* _TASK DIRECTIONS_
Your answer must be the exact lines from the one holding "U3 pin VCC: VA -> COM" through the last line of the records below, with no pictures.

* _INPUT_
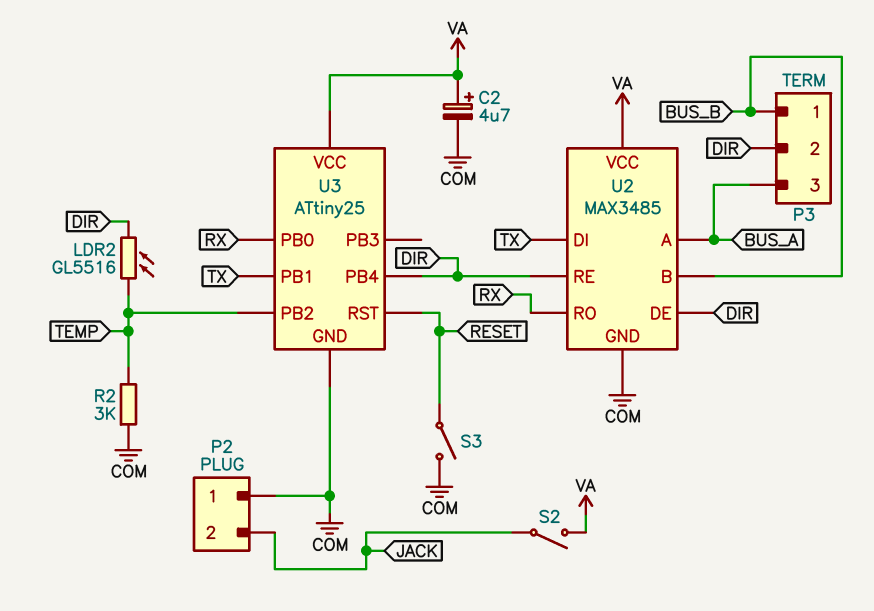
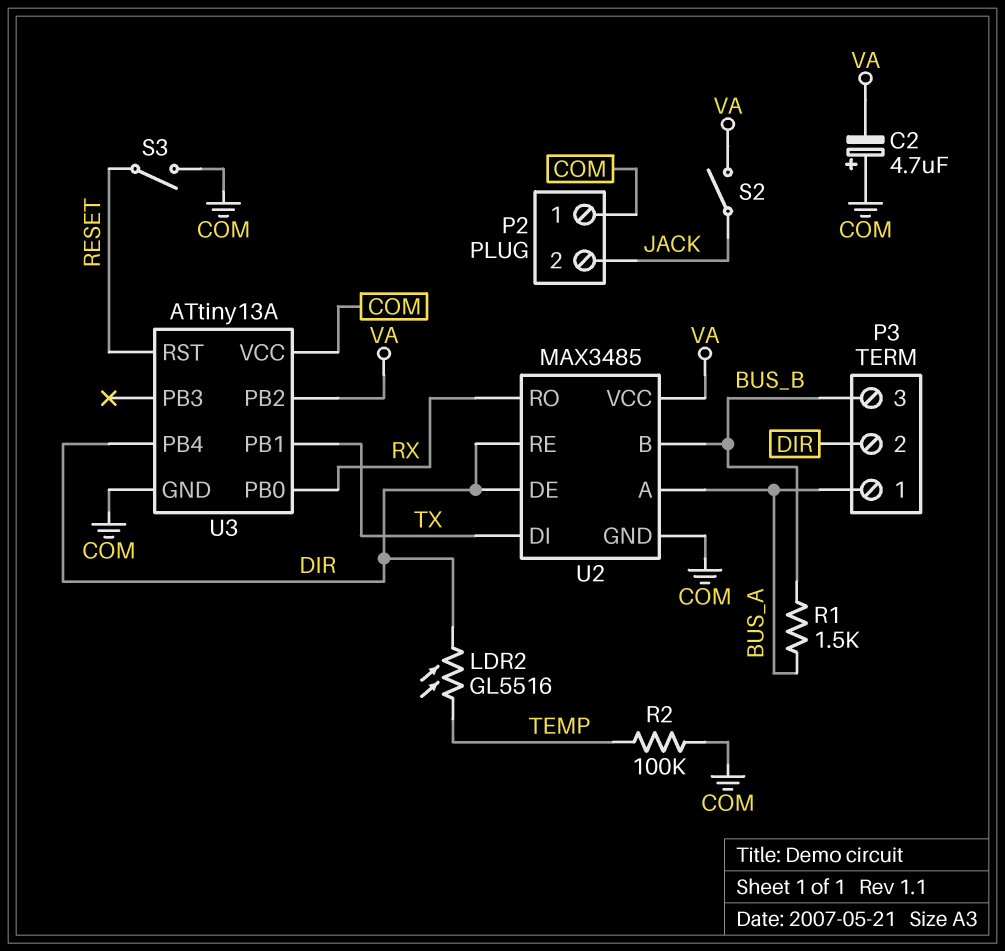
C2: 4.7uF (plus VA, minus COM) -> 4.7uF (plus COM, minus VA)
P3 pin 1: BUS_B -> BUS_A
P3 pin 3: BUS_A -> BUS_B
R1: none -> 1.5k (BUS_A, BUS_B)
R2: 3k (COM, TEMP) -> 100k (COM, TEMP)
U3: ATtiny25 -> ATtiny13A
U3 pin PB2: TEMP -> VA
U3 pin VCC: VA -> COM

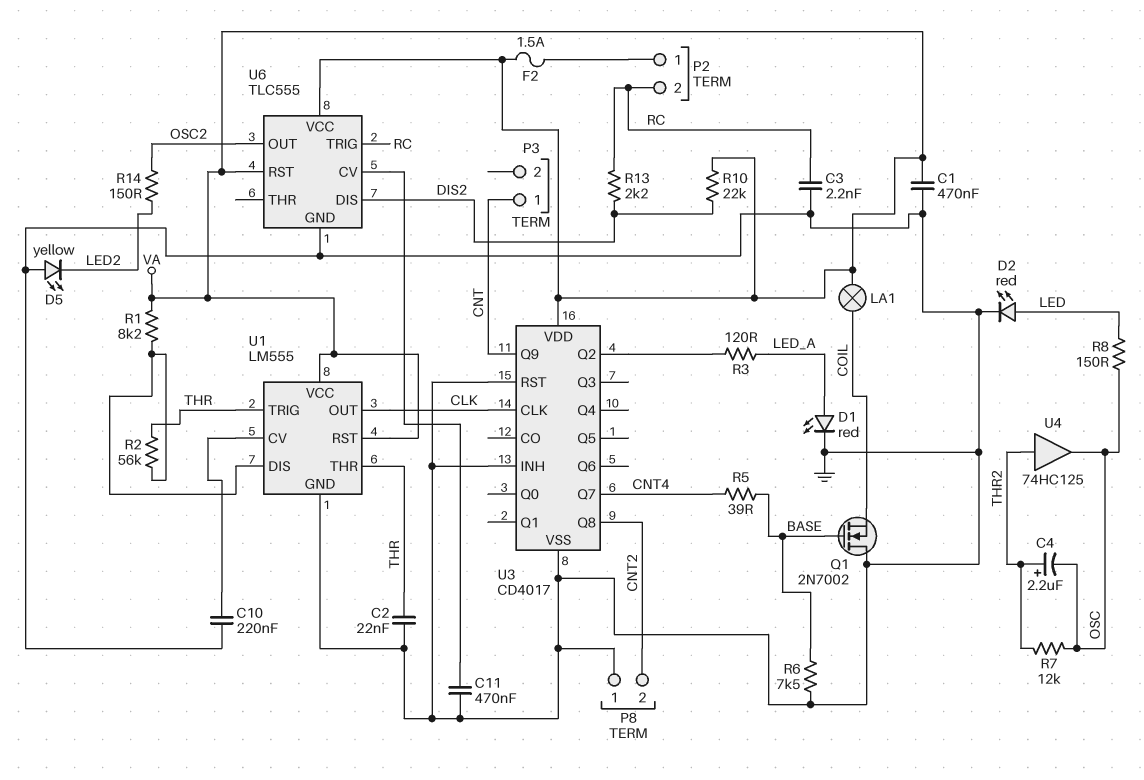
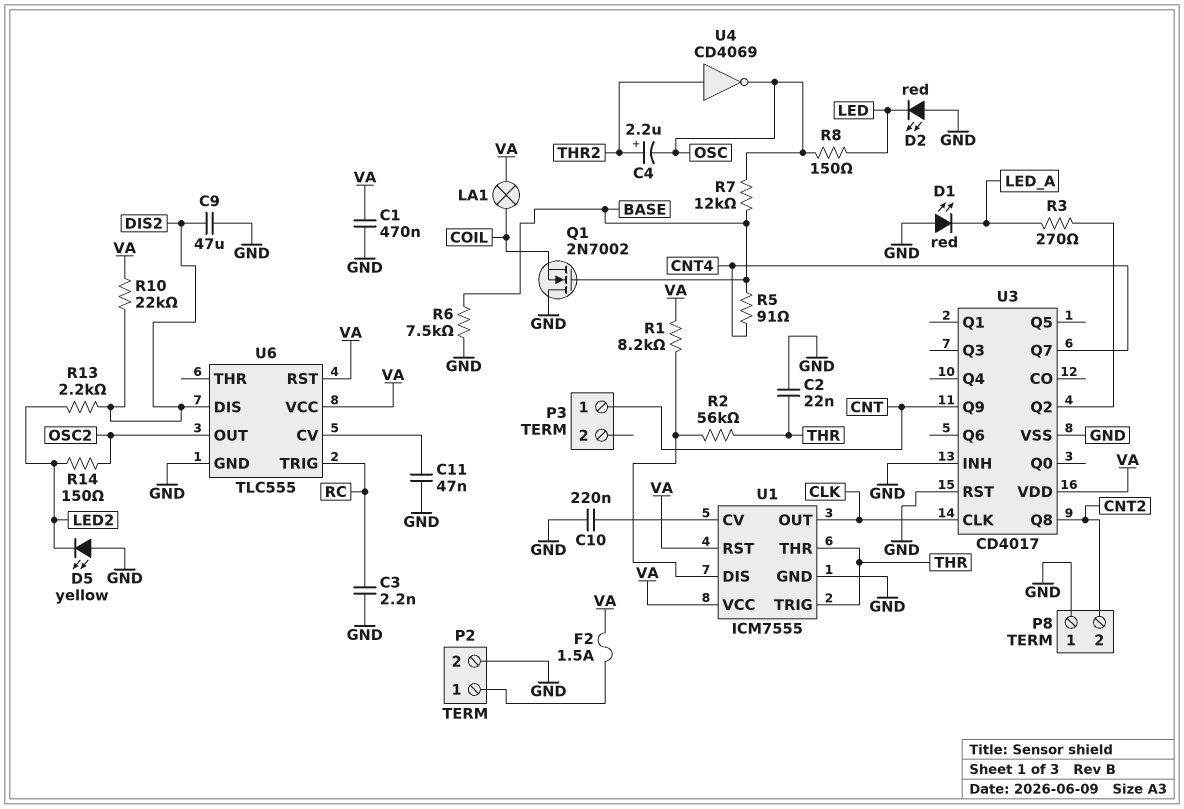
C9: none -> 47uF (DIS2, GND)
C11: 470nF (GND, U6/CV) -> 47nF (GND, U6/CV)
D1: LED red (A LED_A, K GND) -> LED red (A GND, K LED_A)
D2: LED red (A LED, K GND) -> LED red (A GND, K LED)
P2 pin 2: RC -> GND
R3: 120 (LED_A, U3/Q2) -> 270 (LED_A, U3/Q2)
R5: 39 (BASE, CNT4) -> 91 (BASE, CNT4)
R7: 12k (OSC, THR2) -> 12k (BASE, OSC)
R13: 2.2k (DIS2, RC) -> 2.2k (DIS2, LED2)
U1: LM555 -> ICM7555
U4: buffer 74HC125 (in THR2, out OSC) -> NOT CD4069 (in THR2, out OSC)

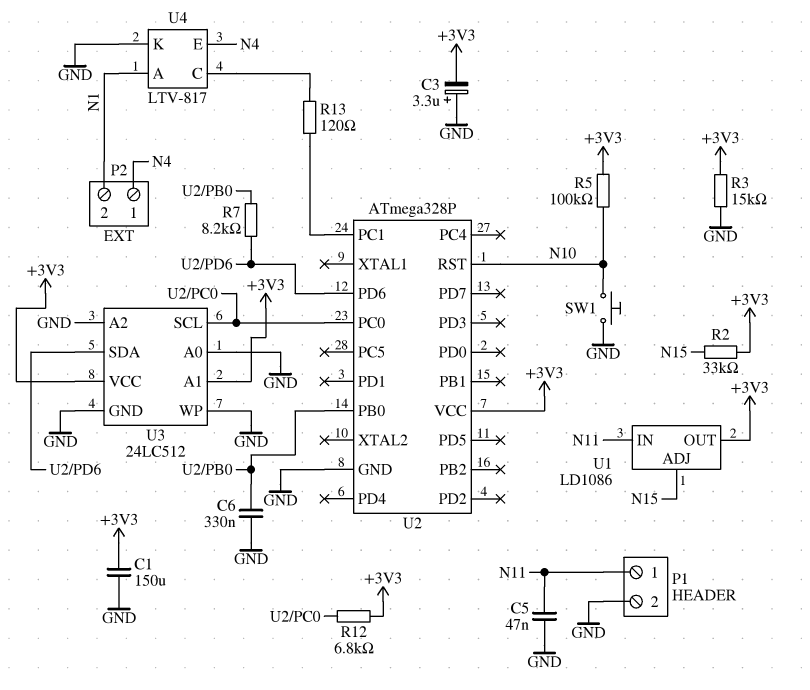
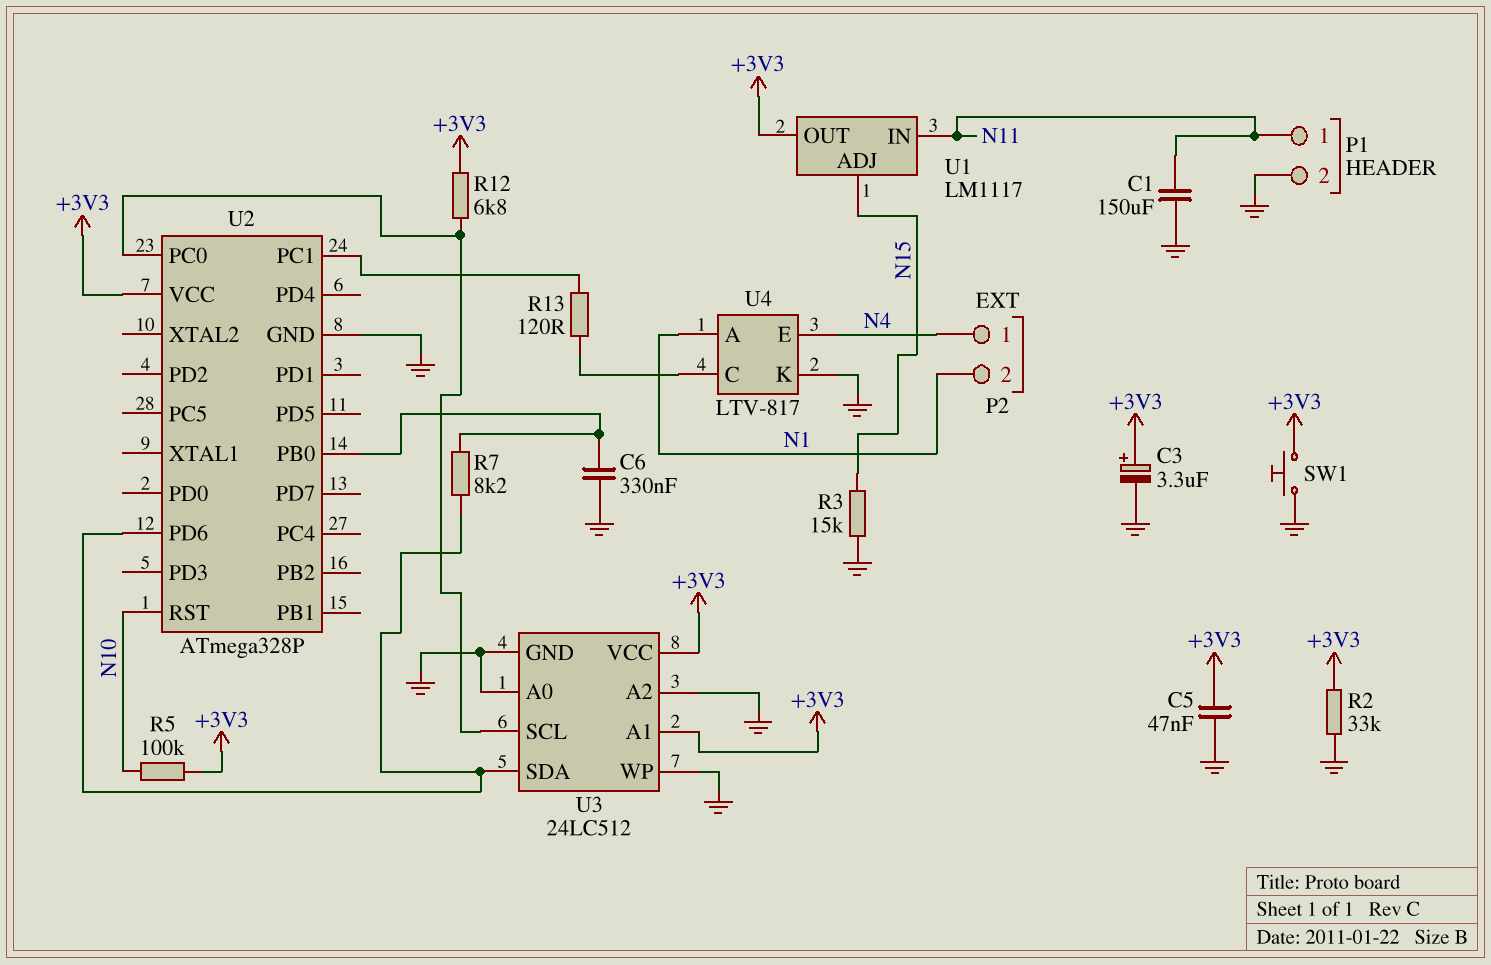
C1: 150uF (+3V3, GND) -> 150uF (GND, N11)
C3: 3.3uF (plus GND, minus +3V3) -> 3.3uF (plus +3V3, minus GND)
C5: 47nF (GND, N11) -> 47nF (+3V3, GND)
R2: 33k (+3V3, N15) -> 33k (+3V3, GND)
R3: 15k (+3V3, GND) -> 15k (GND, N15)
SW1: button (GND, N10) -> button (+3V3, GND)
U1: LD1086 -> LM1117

* _RESPONSE_
U3 pin VCC: VA -> COM

C9: none -> 47uF (DIS2, GND)
C11: 470nF (GND, U6/CV) -> 47nF (GND, U6/CV)
D1: LED red (A LED_A, K GND) -> LED red (A GND, K LED_A)
D2: LED red (A LED, K GND) -> LED red (A GND, K LED)
P2 pin 2: RC -> GND
R3: 120 (LED_A, U3/Q2) -> 270 (LED_A, U3/Q2)
R5: 39 (BASE, CNT4) -> 91 (BASE, CNT4)
R7: 12k (OSC, THR2) -> 12k (BASE, OSC)
R13: 2.2k (DIS2, RC) -> 2.2k (DIS2, LED2)
U1: LM555 -> ICM7555
U4: buffer 74HC125 (in THR2, out OSC) -> NOT CD4069 (in THR2, out OSC)

C1: 150uF (+3V3, GND) -> 150uF (GND, N11)
C3: 3.3uF (plus GND, minus +3V3) -> 3.3uF (plus +3V3, minus GND)
C5: 47nF (GND, N11) -> 47nF (+3V3, GND)
R2: 33k (+3V3, N15) -> 33k (+3V3, GND)
R3: 15k (+3V3, GND) -> 15k (GND, N15)
SW1: button (GND, N10) -> button (+3V3, GND)
U1: LD1086 -> LM1117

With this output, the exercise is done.